Please return the data word for word and leave out any picture it contains.

##### Given records

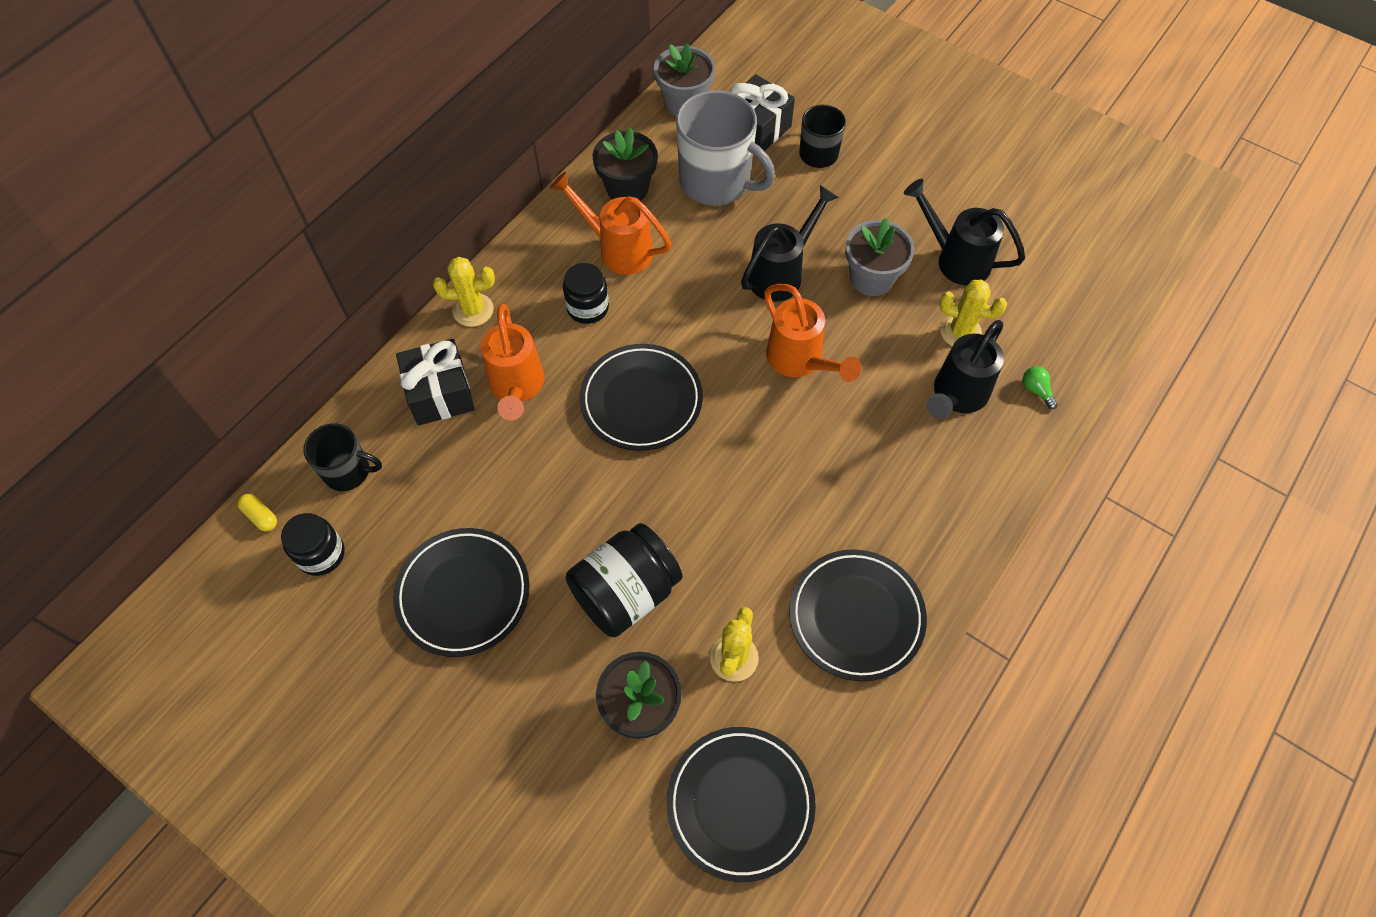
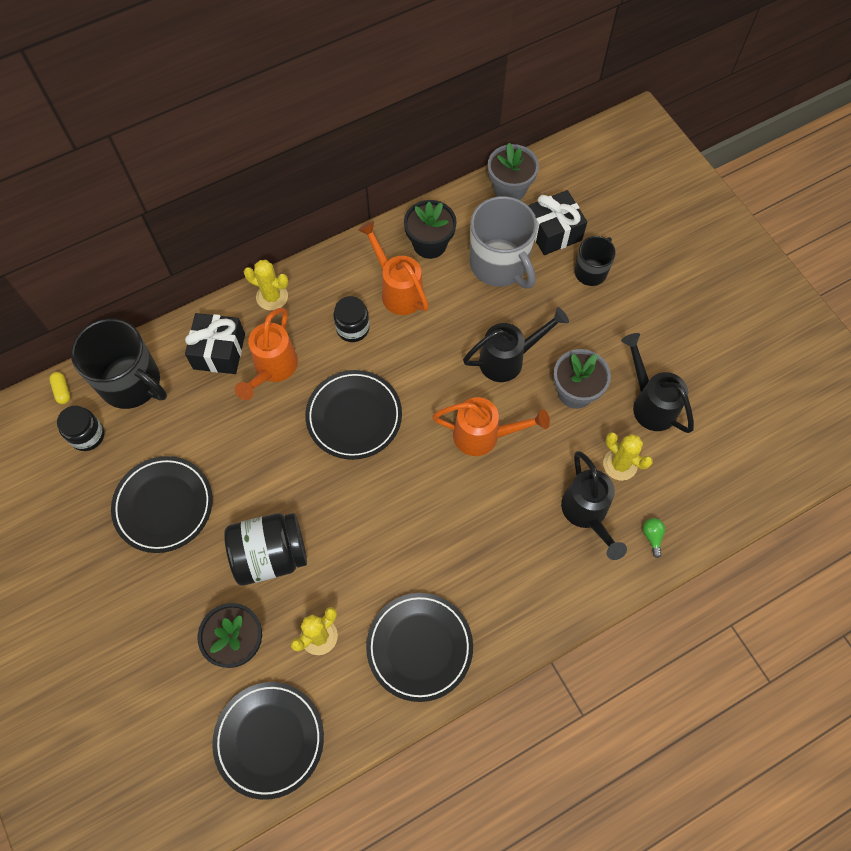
camera: 25 degrees right, 5 degrees up
(348, 471) = (132, 383): black mug -> black mug, size x1.77
(800, 362) = (484, 436): orange watering can -> orange watering can turned 75 degrees counterclockwise
(956, 396) = (587, 514): black watering can -> black watering can turned 75 degrees counterclockwise

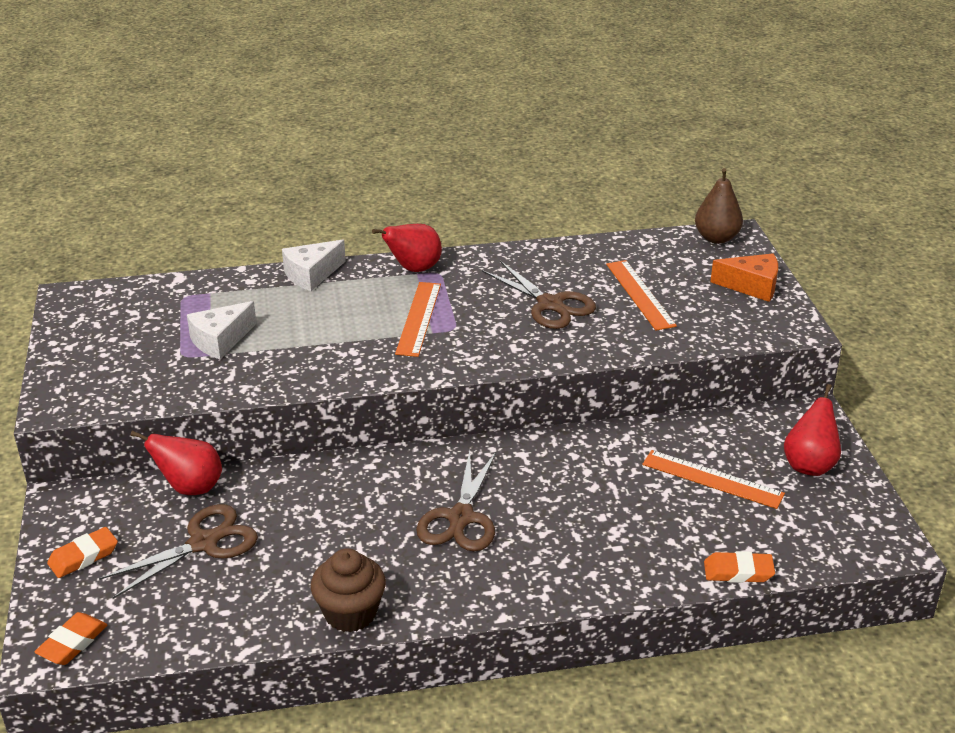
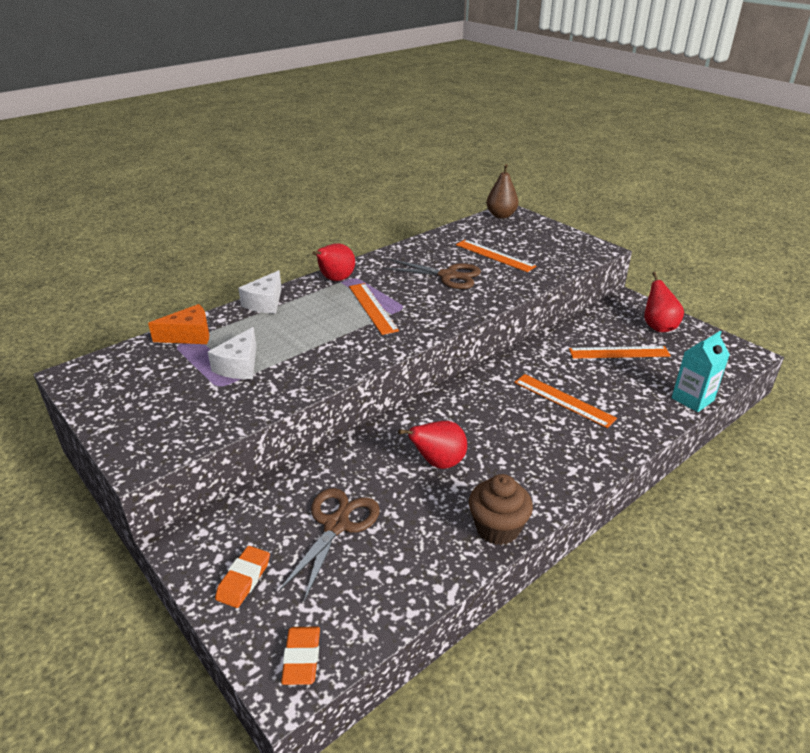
camera: 30 degrees left, 0 degrees up
(190, 487) = (285, 487): red pear -> red pear (438, 463)
(461, 518) = (501, 431): brown scissors -> none
(572, 510) = (563, 400): none -> orange ruler
(738, 572) = (692, 399): orange eraser -> turquoise carton
(752, 286) = (550, 235): orange cheese -> orange cheese (189, 335)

##########

■ Answer for the task ■
camera: 25 degrees right, 5 degrees up
(348, 471) = (132, 383): black mug -> black mug, size x1.77
(800, 362) = (484, 436): orange watering can -> orange watering can turned 75 degrees counterclockwise
(956, 396) = (587, 514): black watering can -> black watering can turned 75 degrees counterclockwise

camera: 30 degrees left, 0 degrees up
(190, 487) = (285, 487): red pear -> red pear (438, 463)
(461, 518) = (501, 431): brown scissors -> none
(572, 510) = (563, 400): none -> orange ruler
(738, 572) = (692, 399): orange eraser -> turquoise carton
(752, 286) = (550, 235): orange cheese -> orange cheese (189, 335)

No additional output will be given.